→ What is needed
Would you please copy each line below that includes the string "power"?

<<<<

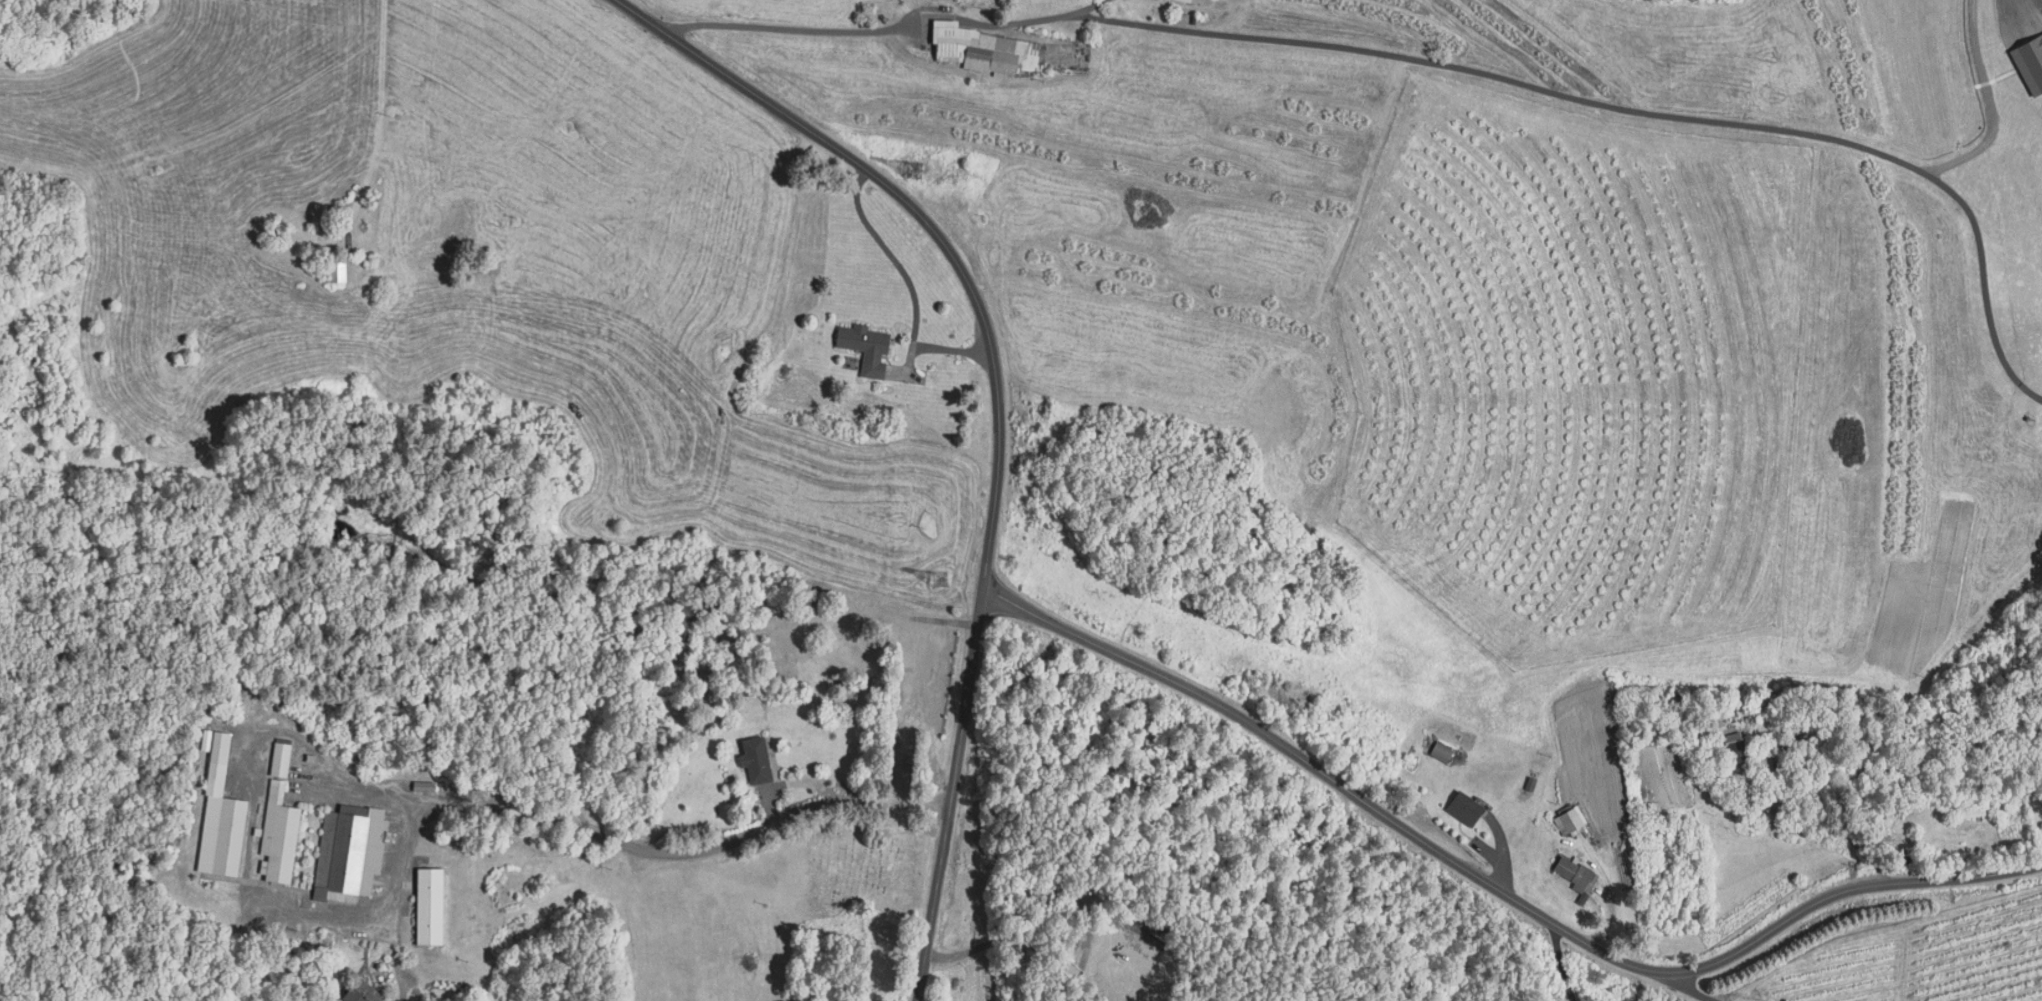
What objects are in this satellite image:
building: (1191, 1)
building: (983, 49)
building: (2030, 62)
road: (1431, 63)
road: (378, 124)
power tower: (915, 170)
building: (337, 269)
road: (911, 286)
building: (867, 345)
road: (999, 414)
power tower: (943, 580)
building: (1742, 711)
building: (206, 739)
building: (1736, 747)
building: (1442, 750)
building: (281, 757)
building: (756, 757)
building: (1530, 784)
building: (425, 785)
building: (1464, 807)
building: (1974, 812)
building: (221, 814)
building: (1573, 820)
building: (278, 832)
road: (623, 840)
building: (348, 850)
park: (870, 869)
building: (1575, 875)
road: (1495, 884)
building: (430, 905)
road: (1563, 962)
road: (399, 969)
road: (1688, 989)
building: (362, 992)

>>>>

→ Task result
power tower: (915, 170)
power tower: (943, 580)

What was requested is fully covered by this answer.